__BRIEF__
Once the pictures are removed, output the remaining entries exactly as given.

__AVAILABLE RECORDS__
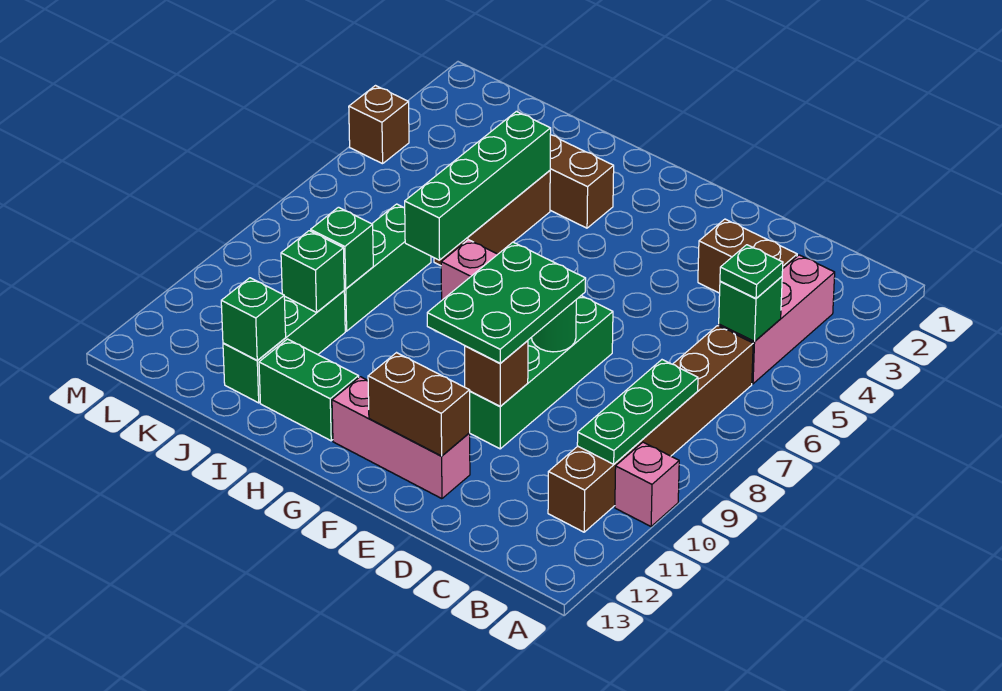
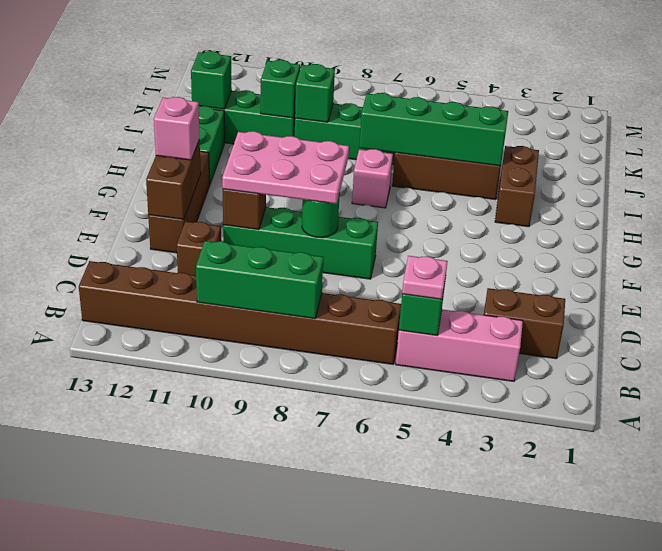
pink brick A10 level 1 -> pink brick F12 level 3
green plate B5 level 3 -> pink plate B5 level 3
brown brick B6:B11 level 1 -> brown brick B6:B13 level 1
green plate B8:B10 level 2 -> green brick B8:B10 level 2
brown brick C3:D3 level 1 -> brown brick C2:C3 level 1
green plate E8:F10 level 3 -> pink plate E8:F10 level 3
pink brick E12:G12 level 1 -> brown brick E12:G12 level 1
brown brick M4 level 1 -> brown brick D11 level 1

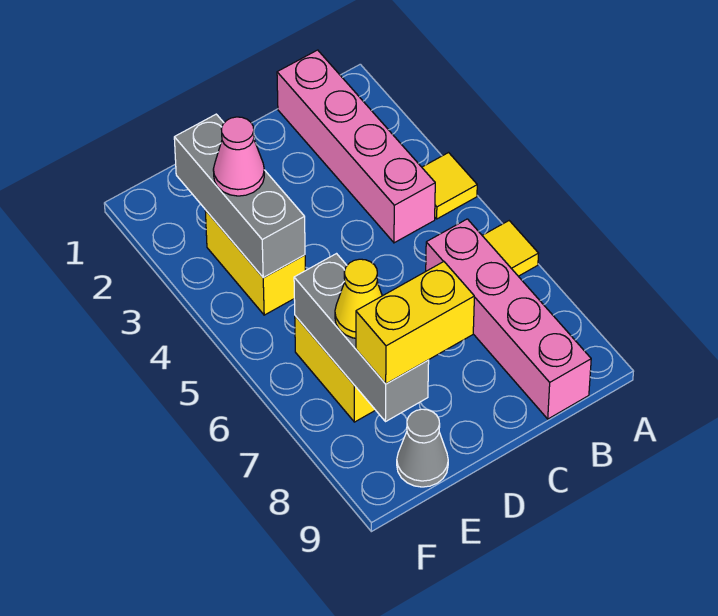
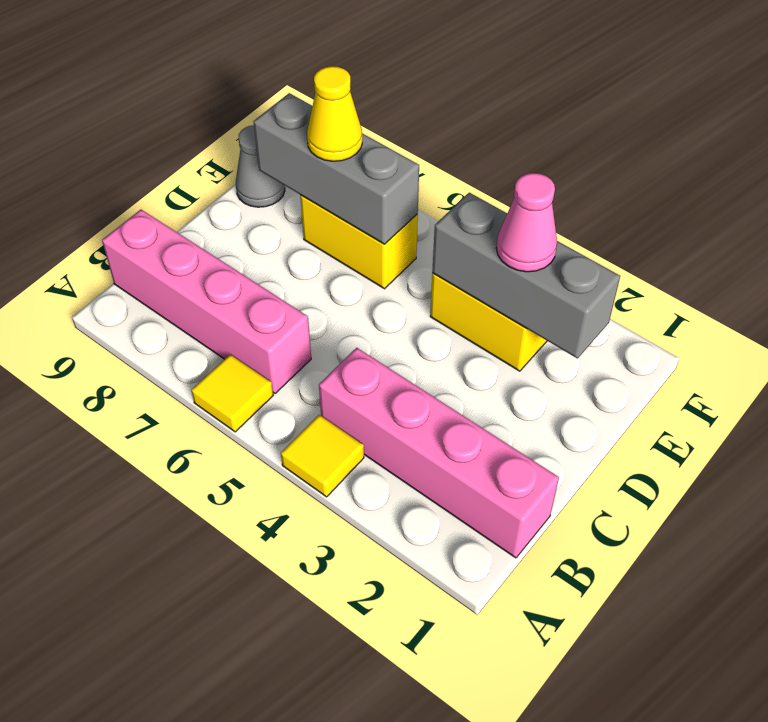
yellow brick D8:E8 level 3 -> none

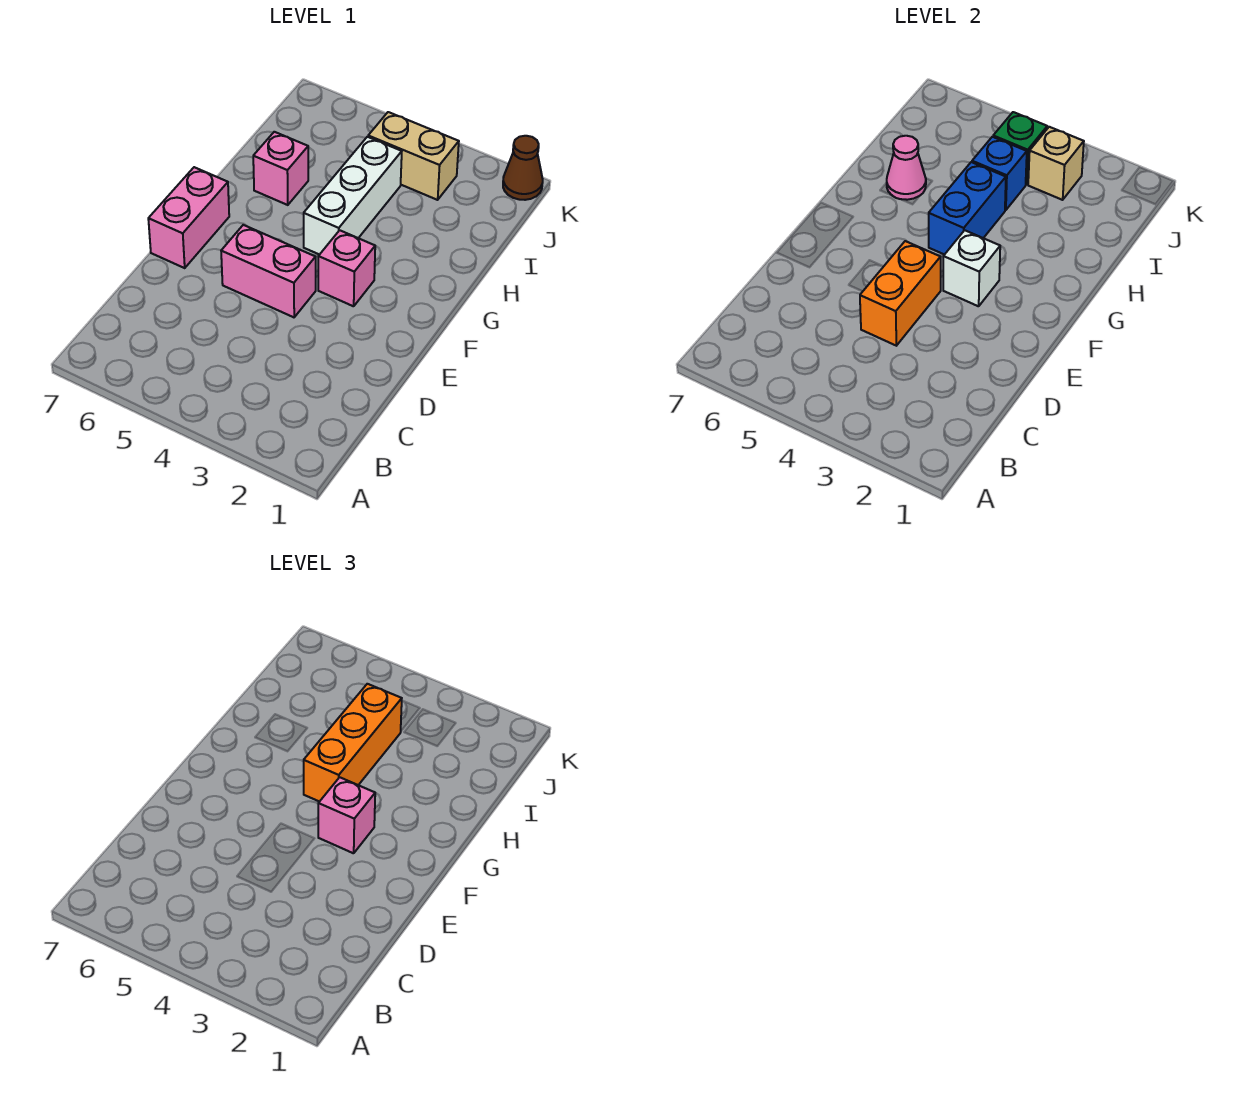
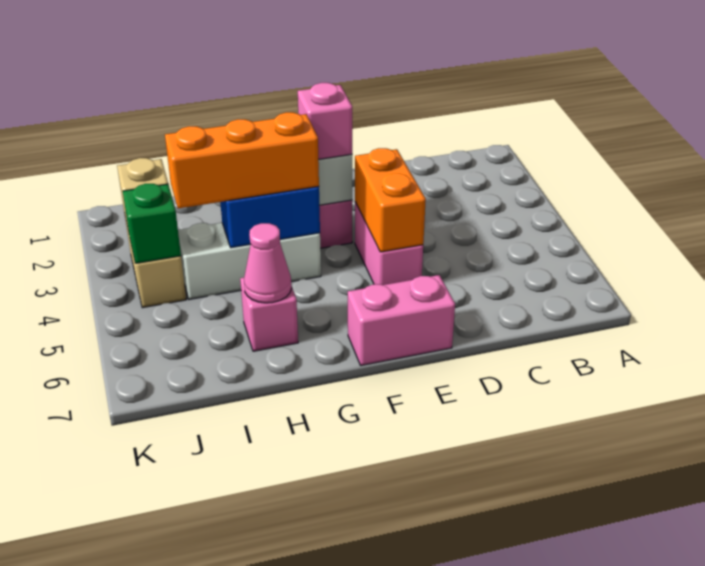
orange brick D4:E4 level 2 -> orange brick E4:E5 level 2
blue brick I4 level 2 -> none
brown cone K1 level 1 -> none

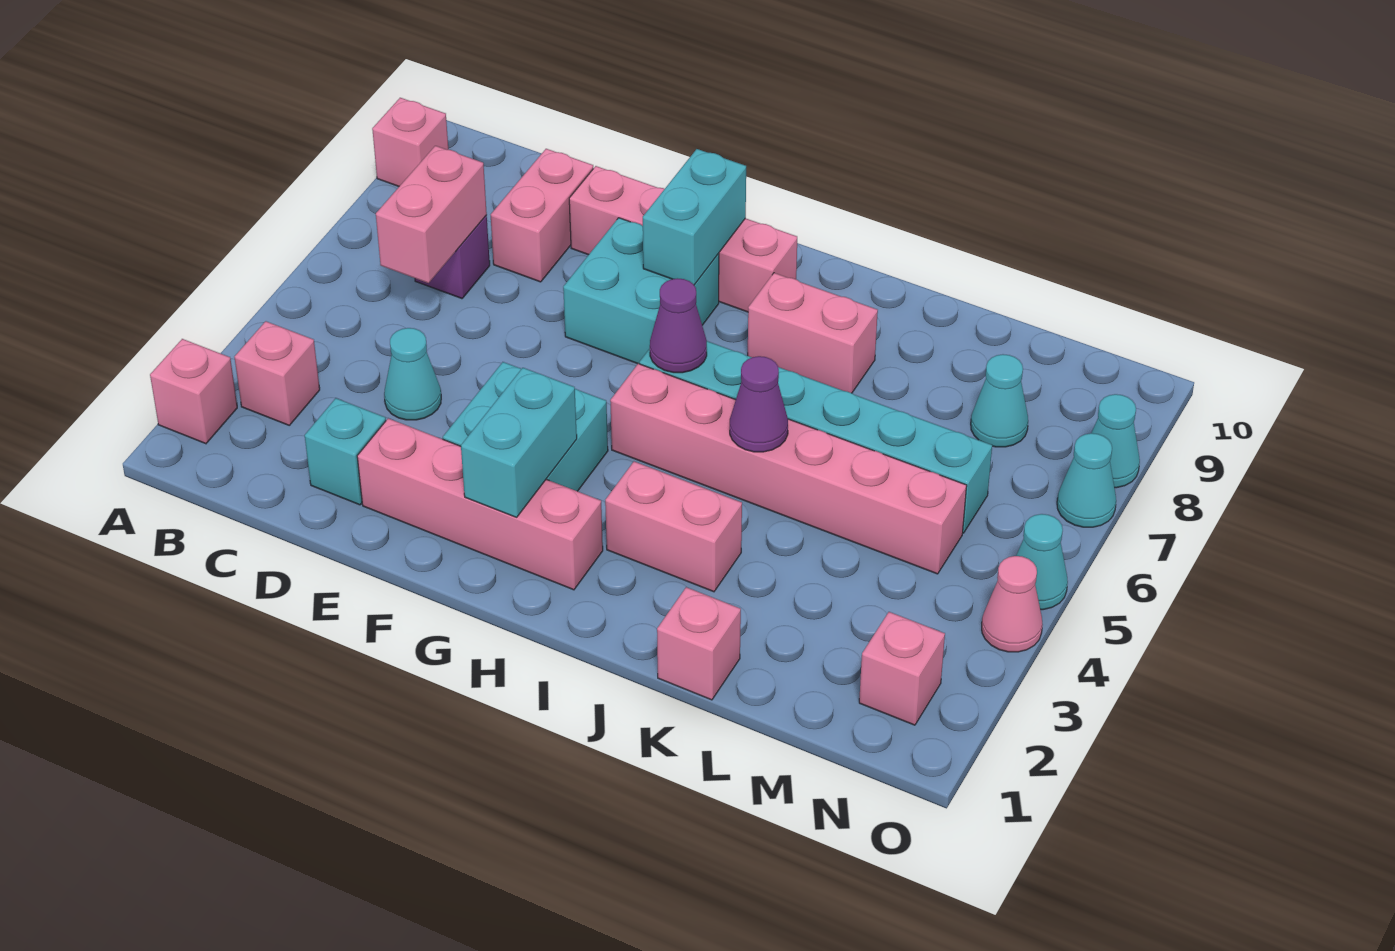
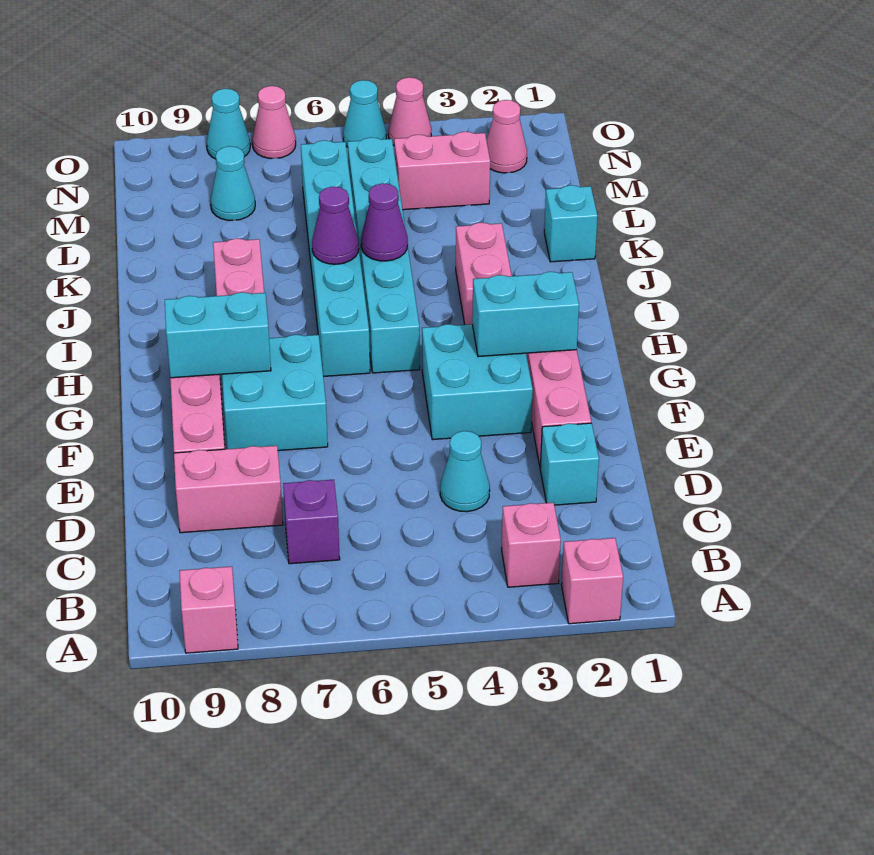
pink brick C6:C7 level 2 -> pink brick M3:M4 level 1
pink brick H5:M5 level 1 -> cyan brick H5:M5 level 1
purple cone H6 level 2 -> purple cone J6 level 2
pink brick K1 level 1 -> cyan brick K1 level 1
pink brick N2 level 1 -> pink cone N2 level 1
cyan cone O7 level 1 -> pink cone O7 level 1

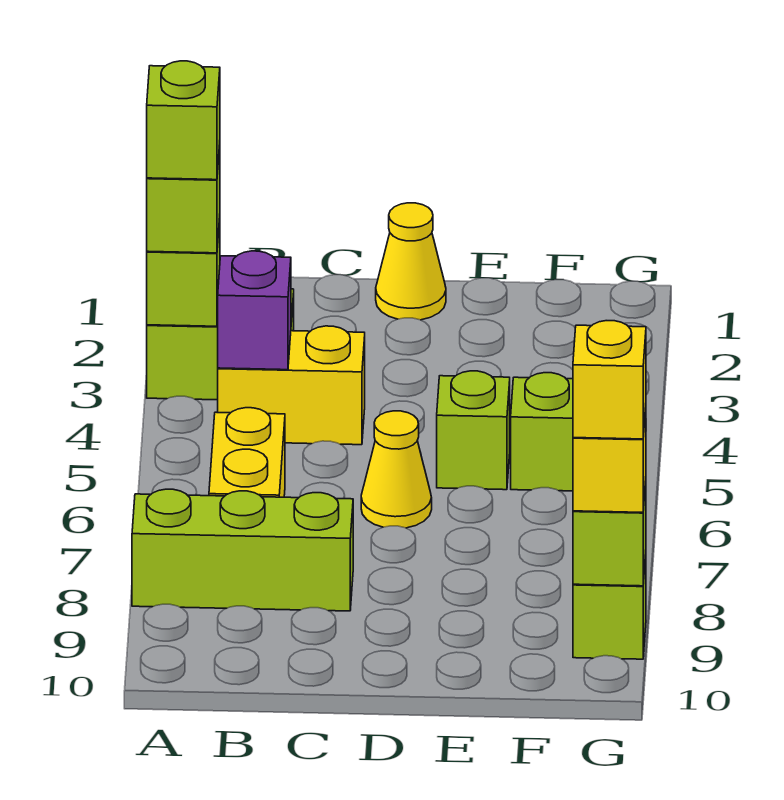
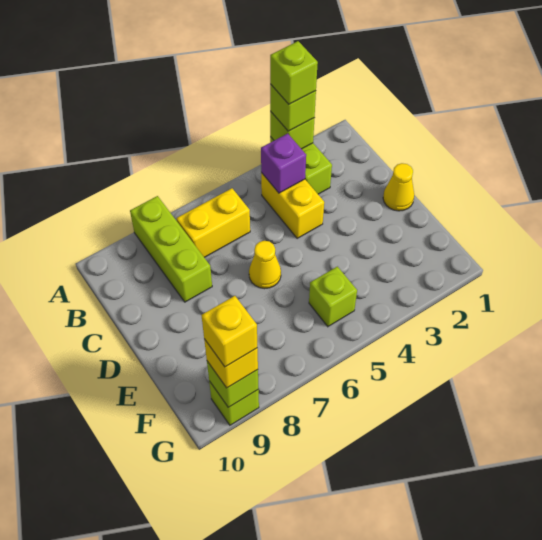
lime brick E5 level 1 -> none

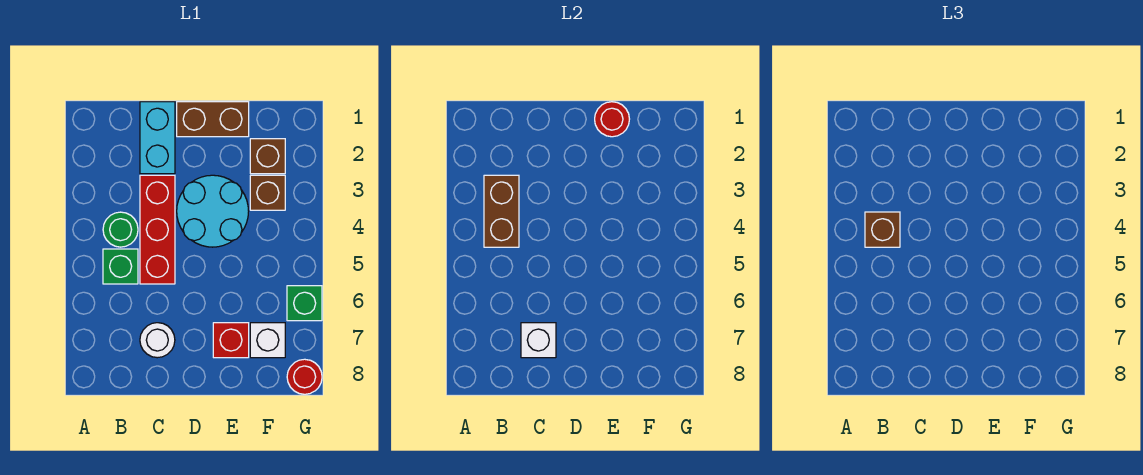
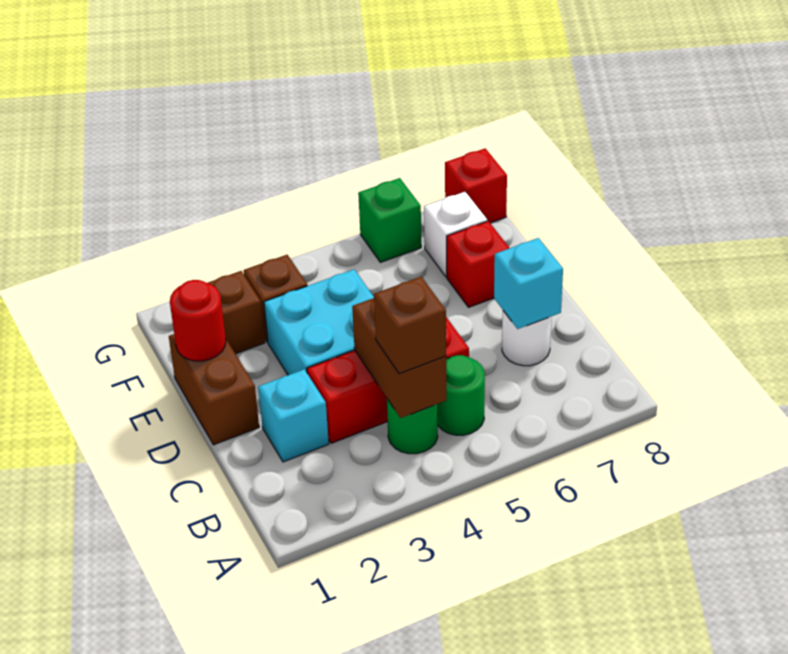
brown brick B3:B4 level 2 -> brown brick B4:C4 level 2
green brick B5 level 1 -> green round brick B5 level 1
cyan brick C1:C2 level 1 -> cyan brick C2 level 1
white brick C7 level 2 -> cyan brick C7 level 2
cyan round brick D3:E4 level 1 -> cyan brick D3:E4 level 1
red round brick G8 level 1 -> red brick G8 level 1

__RESPONSE AREA__
pink brick A10 level 1 -> pink brick F12 level 3
green plate B5 level 3 -> pink plate B5 level 3
brown brick B6:B11 level 1 -> brown brick B6:B13 level 1
green plate B8:B10 level 2 -> green brick B8:B10 level 2
brown brick C3:D3 level 1 -> brown brick C2:C3 level 1
green plate E8:F10 level 3 -> pink plate E8:F10 level 3
pink brick E12:G12 level 1 -> brown brick E12:G12 level 1
brown brick M4 level 1 -> brown brick D11 level 1

yellow brick D8:E8 level 3 -> none

orange brick D4:E4 level 2 -> orange brick E4:E5 level 2
blue brick I4 level 2 -> none
brown cone K1 level 1 -> none

pink brick C6:C7 level 2 -> pink brick M3:M4 level 1
pink brick H5:M5 level 1 -> cyan brick H5:M5 level 1
purple cone H6 level 2 -> purple cone J6 level 2
pink brick K1 level 1 -> cyan brick K1 level 1
pink brick N2 level 1 -> pink cone N2 level 1
cyan cone O7 level 1 -> pink cone O7 level 1

lime brick E5 level 1 -> none

brown brick B3:B4 level 2 -> brown brick B4:C4 level 2
green brick B5 level 1 -> green round brick B5 level 1
cyan brick C1:C2 level 1 -> cyan brick C2 level 1
white brick C7 level 2 -> cyan brick C7 level 2
cyan round brick D3:E4 level 1 -> cyan brick D3:E4 level 1
red round brick G8 level 1 -> red brick G8 level 1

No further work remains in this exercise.